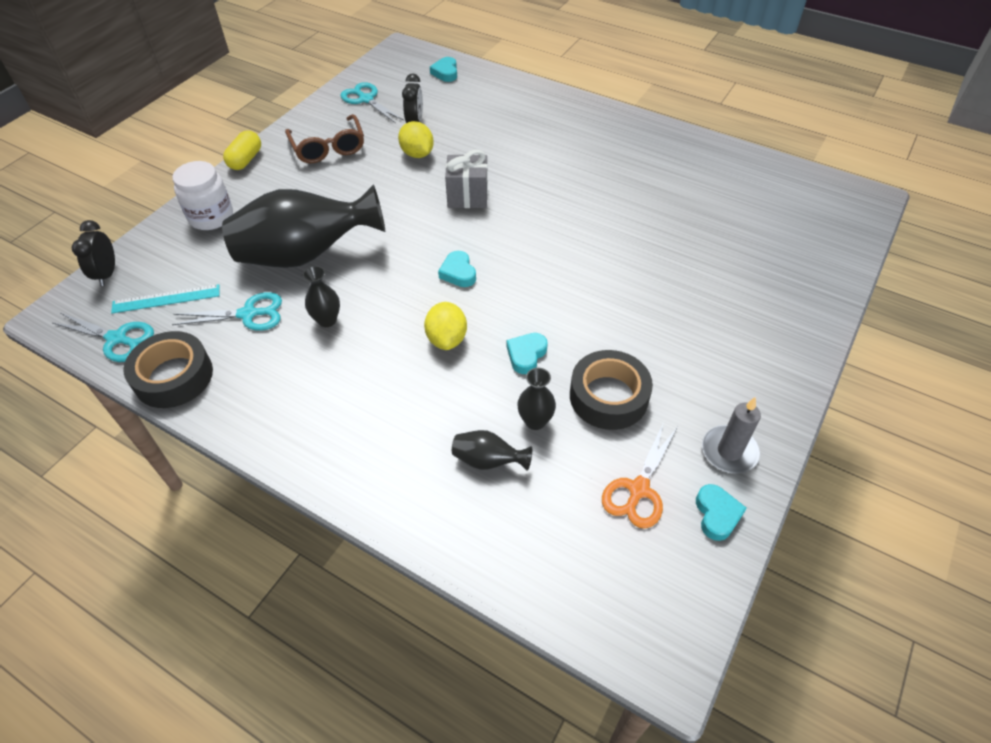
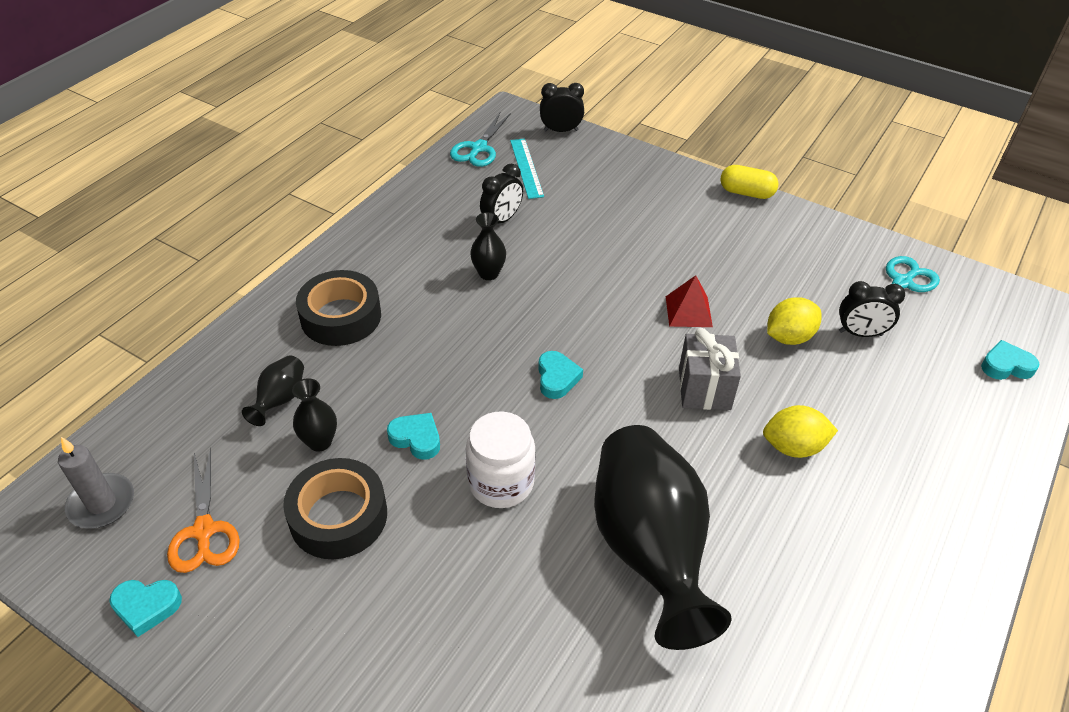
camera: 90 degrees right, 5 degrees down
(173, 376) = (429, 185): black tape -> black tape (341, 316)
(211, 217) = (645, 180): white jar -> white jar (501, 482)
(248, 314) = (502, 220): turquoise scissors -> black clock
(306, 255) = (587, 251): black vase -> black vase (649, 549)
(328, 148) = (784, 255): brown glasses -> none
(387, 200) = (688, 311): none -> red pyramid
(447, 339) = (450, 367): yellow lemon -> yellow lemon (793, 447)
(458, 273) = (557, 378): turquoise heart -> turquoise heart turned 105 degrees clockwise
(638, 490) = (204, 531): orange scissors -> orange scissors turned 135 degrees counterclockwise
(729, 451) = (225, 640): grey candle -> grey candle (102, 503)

==

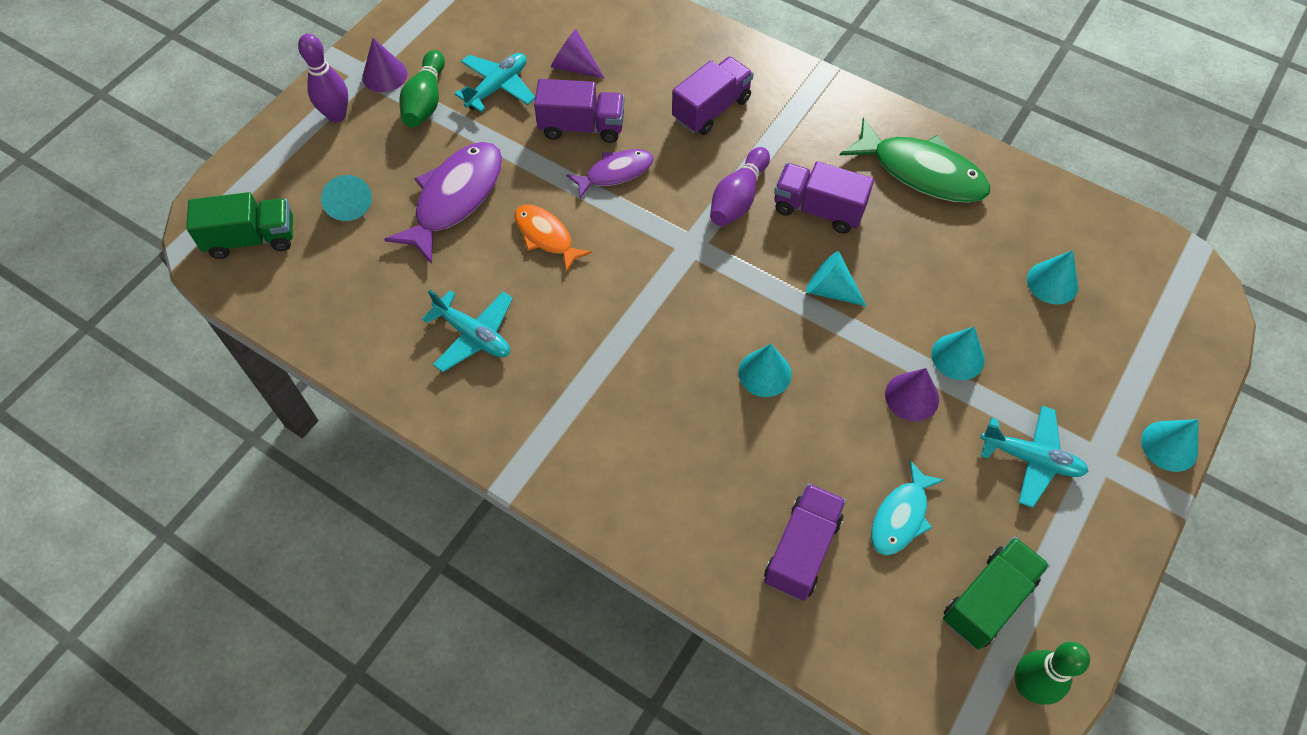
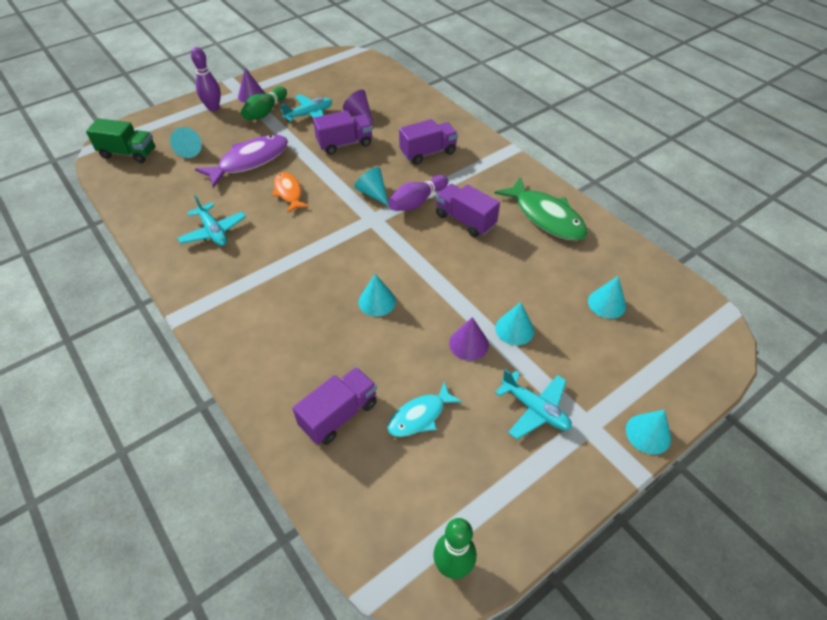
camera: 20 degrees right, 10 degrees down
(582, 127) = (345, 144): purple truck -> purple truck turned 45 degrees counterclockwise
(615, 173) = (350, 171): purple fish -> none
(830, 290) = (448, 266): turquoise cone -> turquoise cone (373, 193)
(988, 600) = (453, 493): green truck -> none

==

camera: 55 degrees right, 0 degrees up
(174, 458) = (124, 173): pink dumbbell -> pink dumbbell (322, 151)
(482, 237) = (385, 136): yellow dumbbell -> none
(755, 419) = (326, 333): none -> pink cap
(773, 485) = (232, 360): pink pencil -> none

### YOUR INSTRUCTIONS
Search the records for the word "scissors" and copy out every line that holds it.

### SOLUTION BELOW
(248, 314) = (502, 220): turquoise scissors -> black clock
(638, 490) = (204, 531): orange scissors -> orange scissors turned 135 degrees counterclockwise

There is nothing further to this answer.